Change listing data:
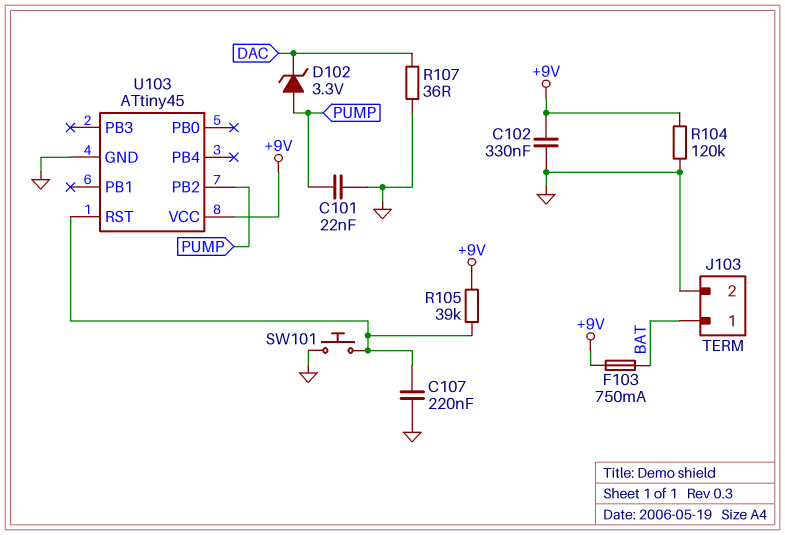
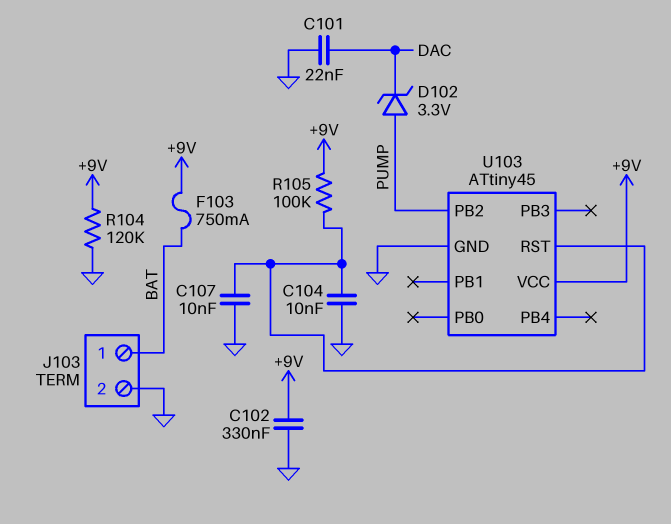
C101: 22nF (GND, PUMP) -> 22nF (DAC, GND)
C104: none -> 10nF (GND, U103/RST)
C107: 220nF (GND, U103/RST) -> 10nF (GND, U103/RST)
R105: 39k (+9V, U103/RST) -> 100k (+9V, U103/RST)
R107: 36 (DAC, GND) -> none
SW101: button (GND, U103/RST) -> none

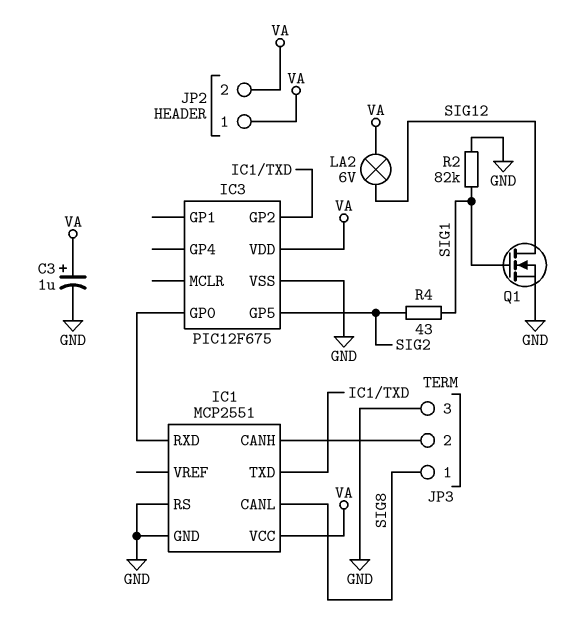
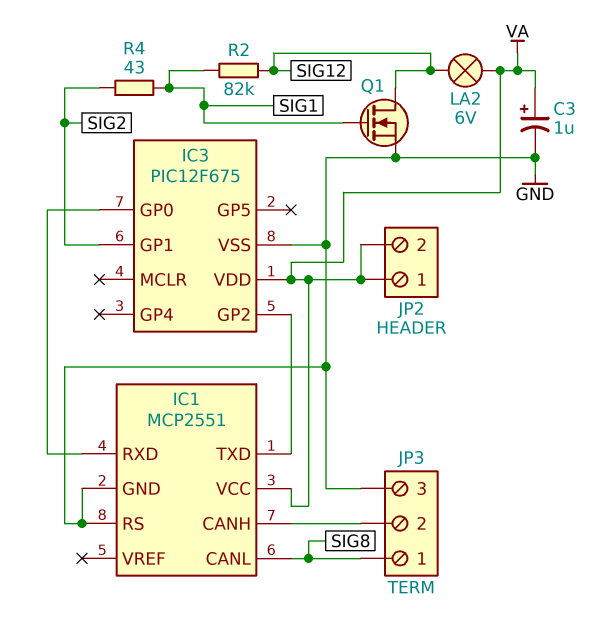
IC3 pin GP1: none -> SIG2
IC3 pin GP5: SIG2 -> none
R2: 82k (GND, SIG1) -> 82k (SIG1, SIG12)

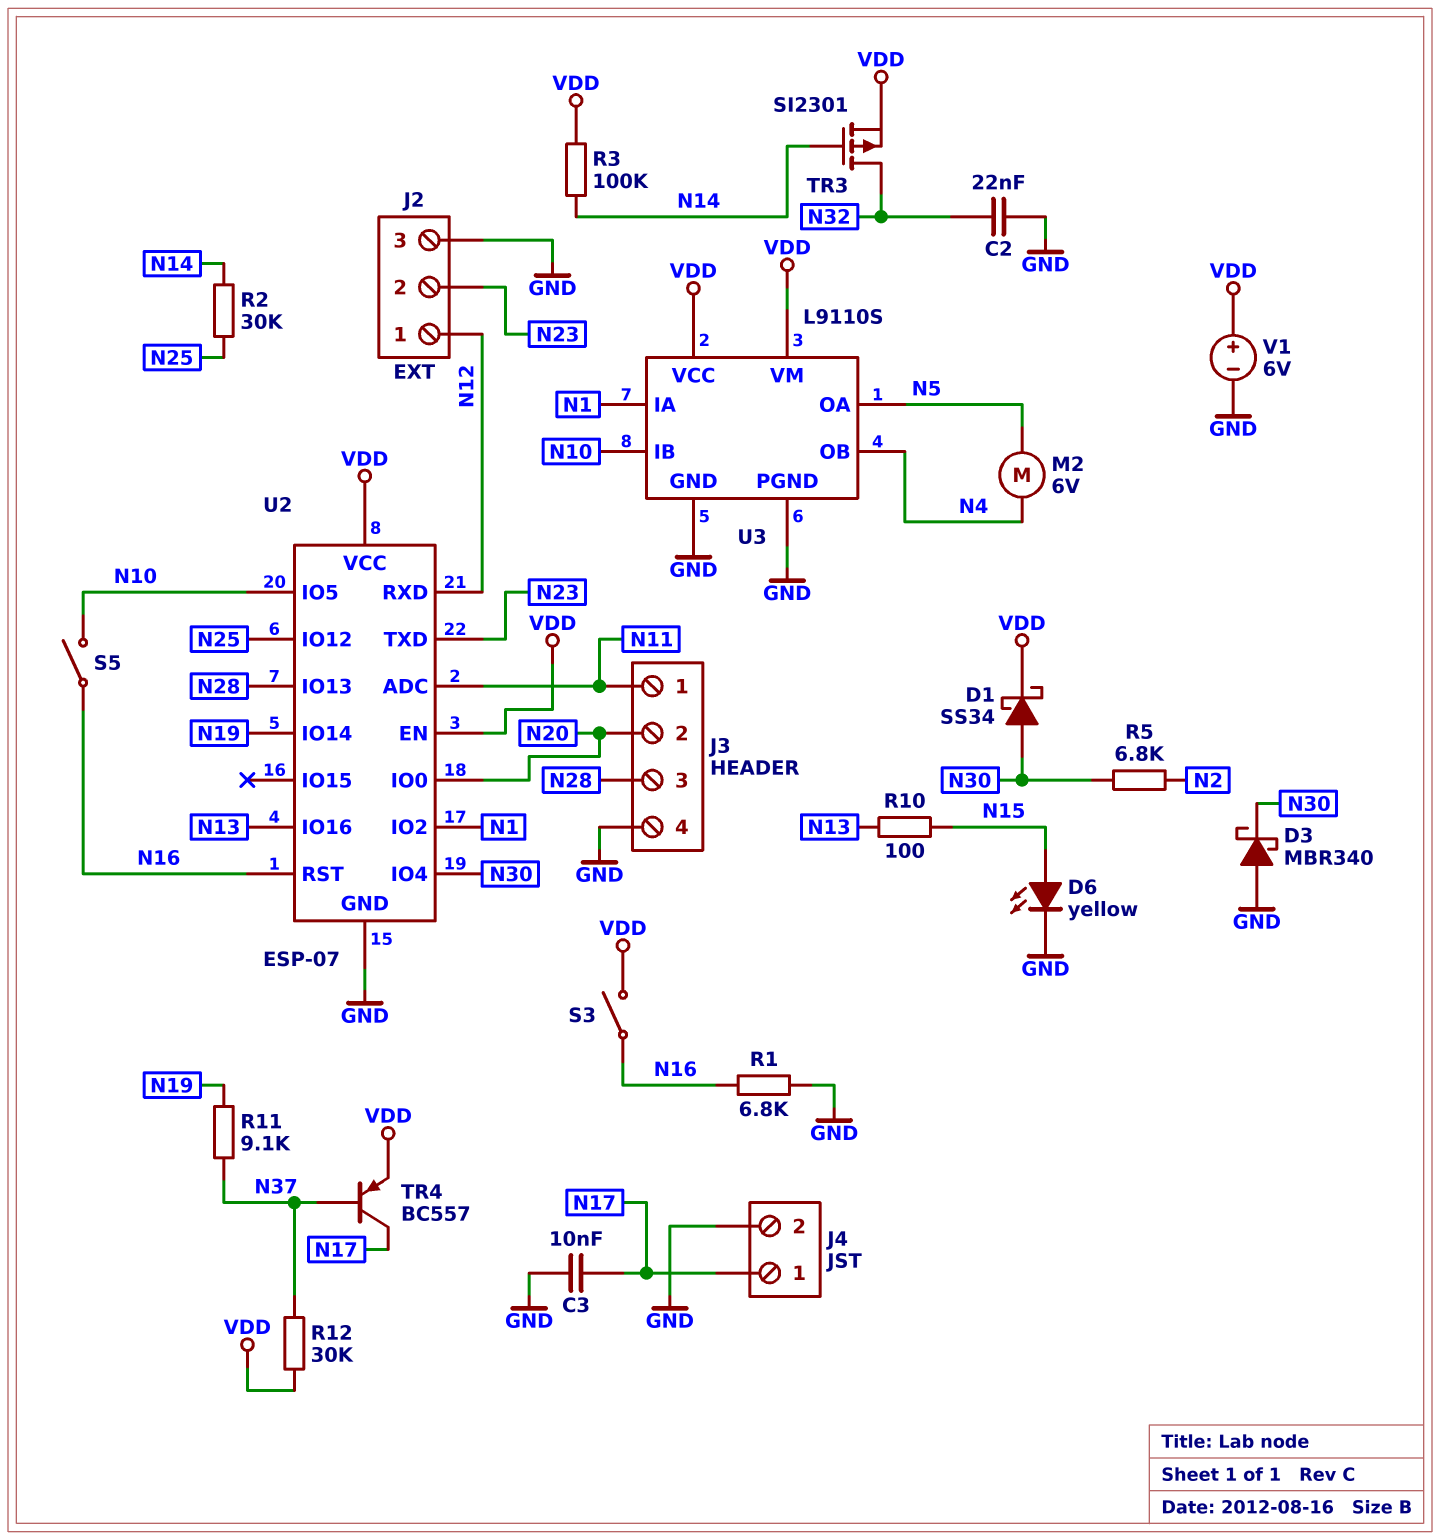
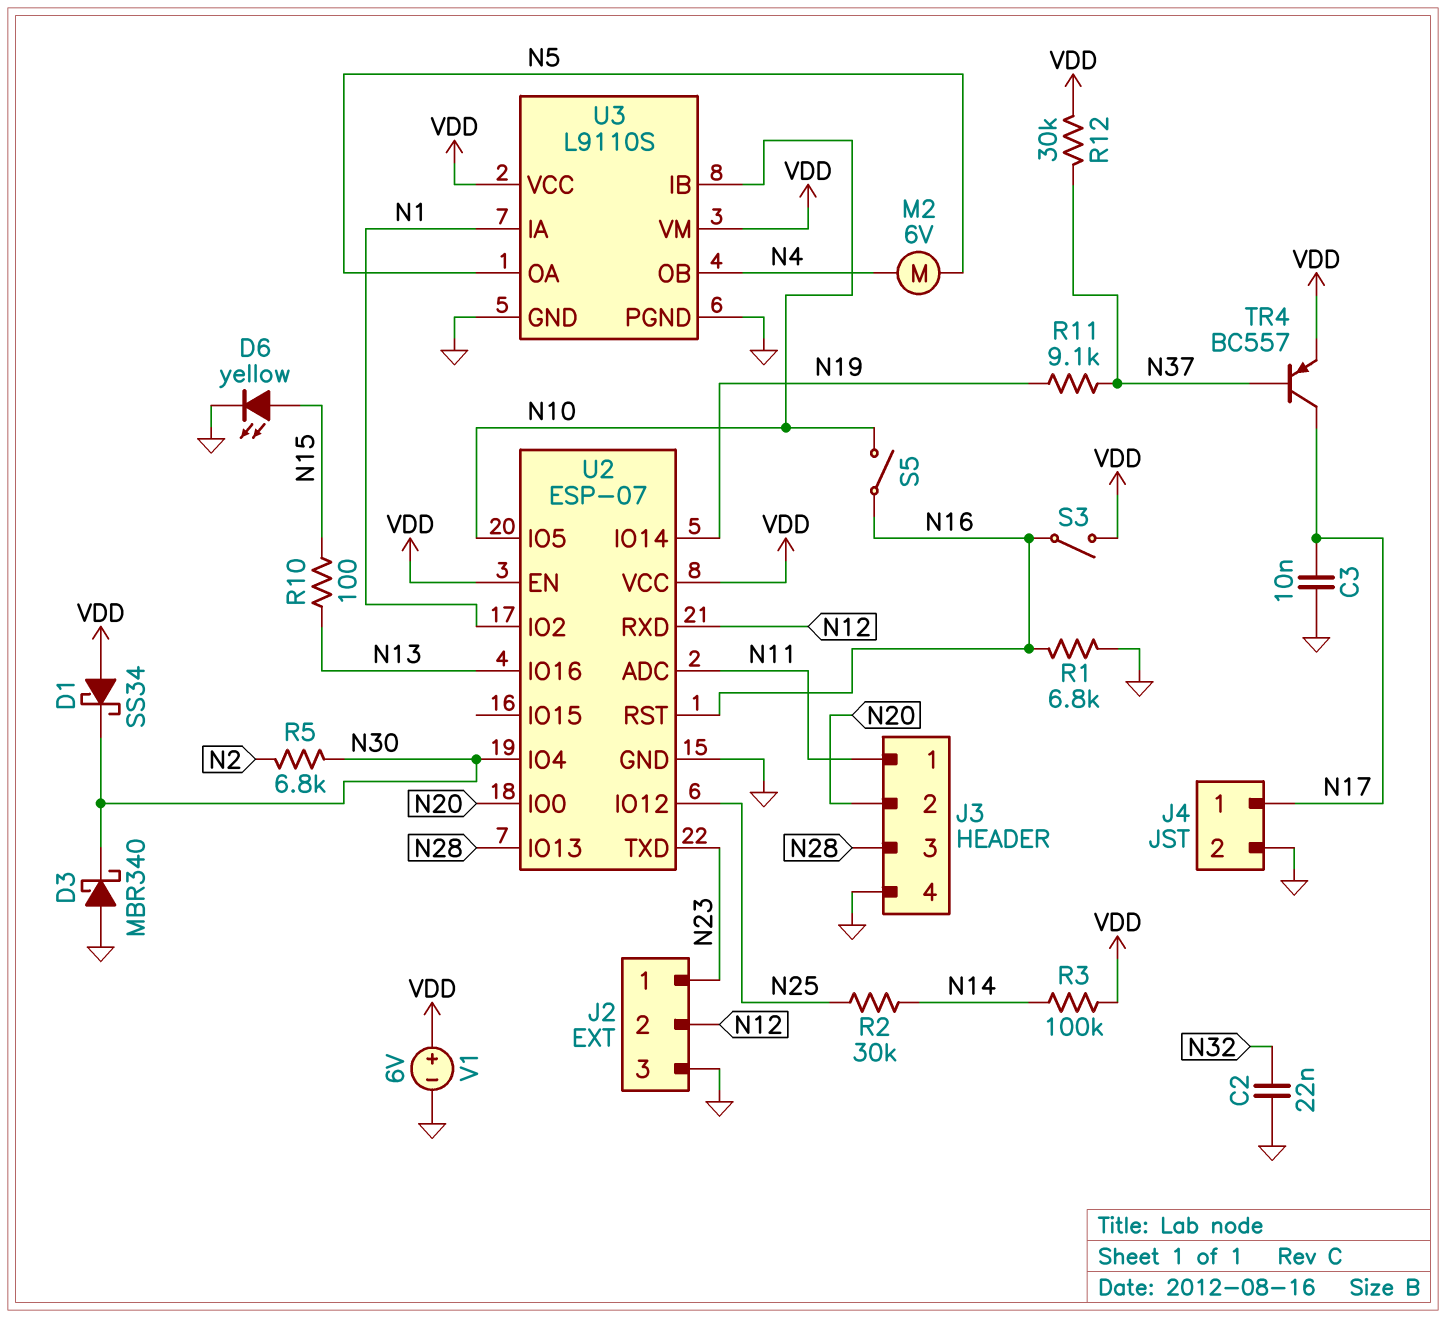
D1: schottky SS34 (A N30, K VDD) -> schottky SS34 (A VDD, K N30)
J2 pin 1: N12 -> N23
J2 pin 2: N23 -> N12
TR3: PMOS SI2301 (G N14, D N32, S VDD) -> none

Your instructions
The records above need to be copied exactly, with the pictures left out.

Answer to this task
C101: 22nF (GND, PUMP) -> 22nF (DAC, GND)
C104: none -> 10nF (GND, U103/RST)
C107: 220nF (GND, U103/RST) -> 10nF (GND, U103/RST)
R105: 39k (+9V, U103/RST) -> 100k (+9V, U103/RST)
R107: 36 (DAC, GND) -> none
SW101: button (GND, U103/RST) -> none

IC3 pin GP1: none -> SIG2
IC3 pin GP5: SIG2 -> none
R2: 82k (GND, SIG1) -> 82k (SIG1, SIG12)

D1: schottky SS34 (A N30, K VDD) -> schottky SS34 (A VDD, K N30)
J2 pin 1: N12 -> N23
J2 pin 2: N23 -> N12
TR3: PMOS SI2301 (G N14, D N32, S VDD) -> none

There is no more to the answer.